**Data to examine**
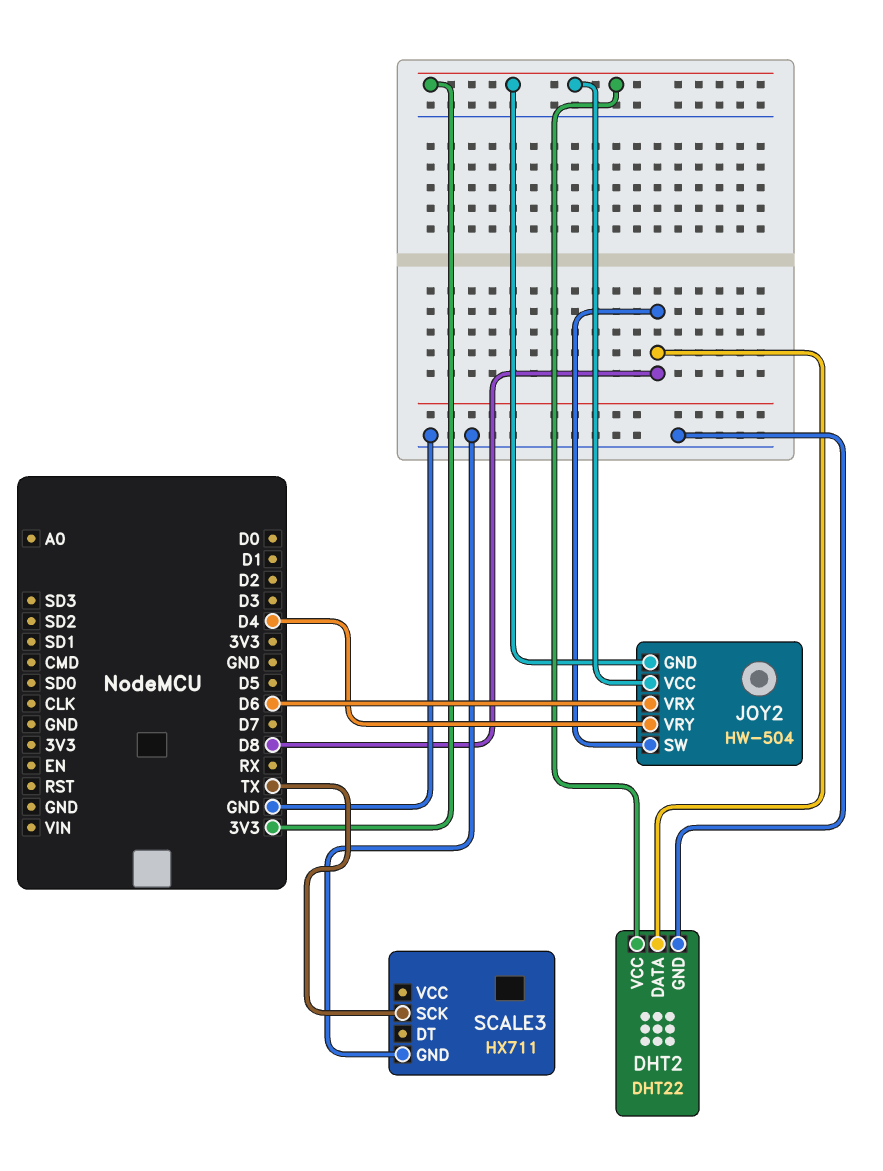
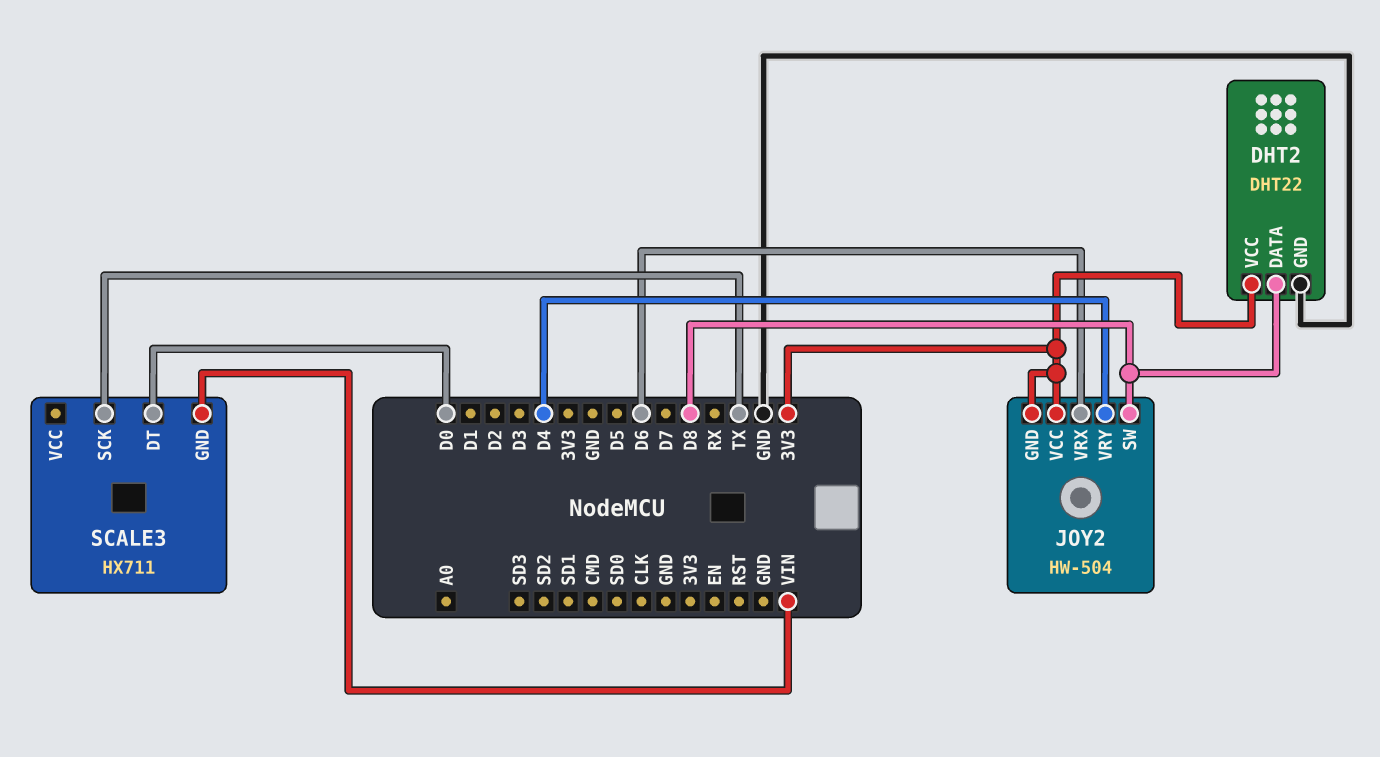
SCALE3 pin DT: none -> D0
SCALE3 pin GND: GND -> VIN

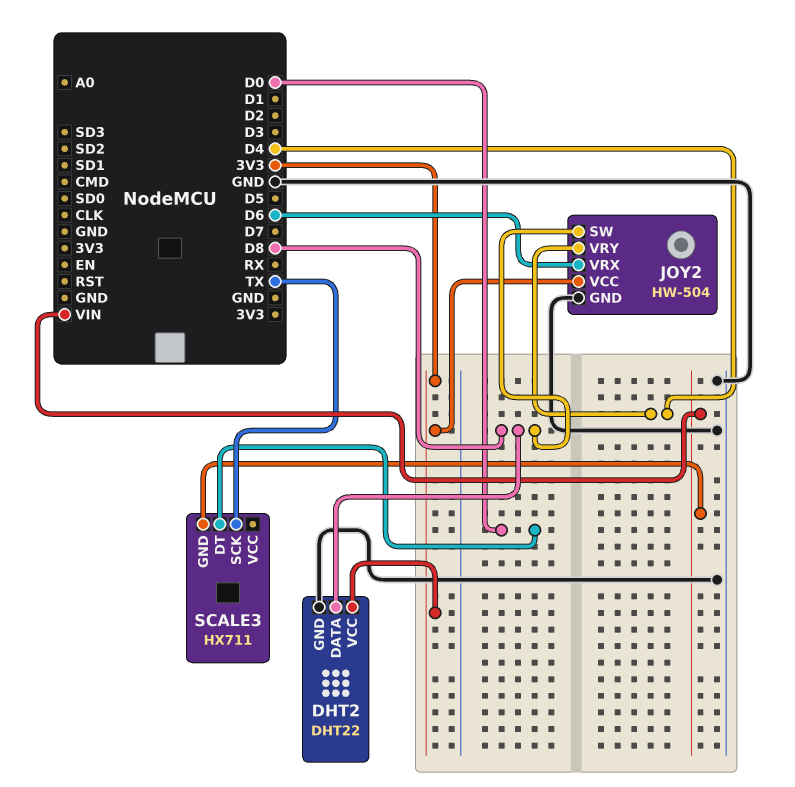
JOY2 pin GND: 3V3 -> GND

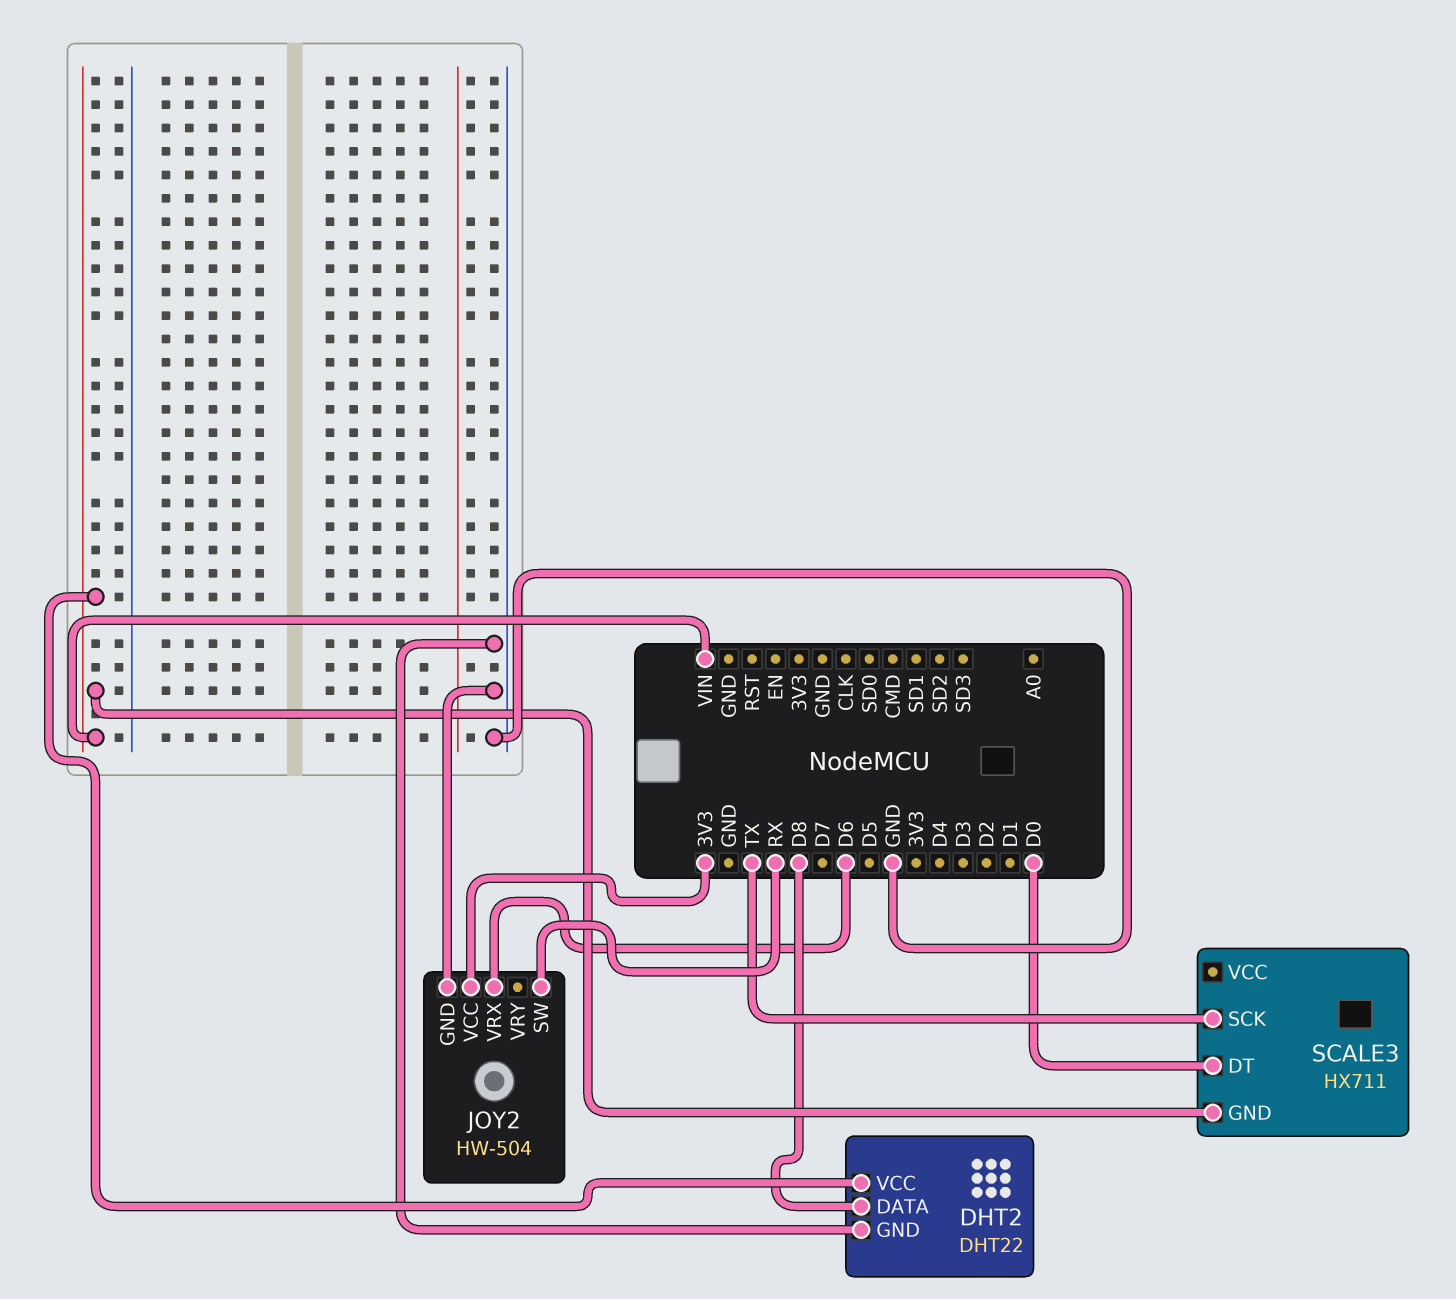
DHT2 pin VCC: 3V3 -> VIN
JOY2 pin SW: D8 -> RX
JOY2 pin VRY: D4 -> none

**Work request**
Output nothing but an exact retyping of the material, pictures excluded.

**Result of this exercise**
SCALE3 pin DT: none -> D0
SCALE3 pin GND: GND -> VIN

JOY2 pin GND: 3V3 -> GND

DHT2 pin VCC: 3V3 -> VIN
JOY2 pin SW: D8 -> RX
JOY2 pin VRY: D4 -> none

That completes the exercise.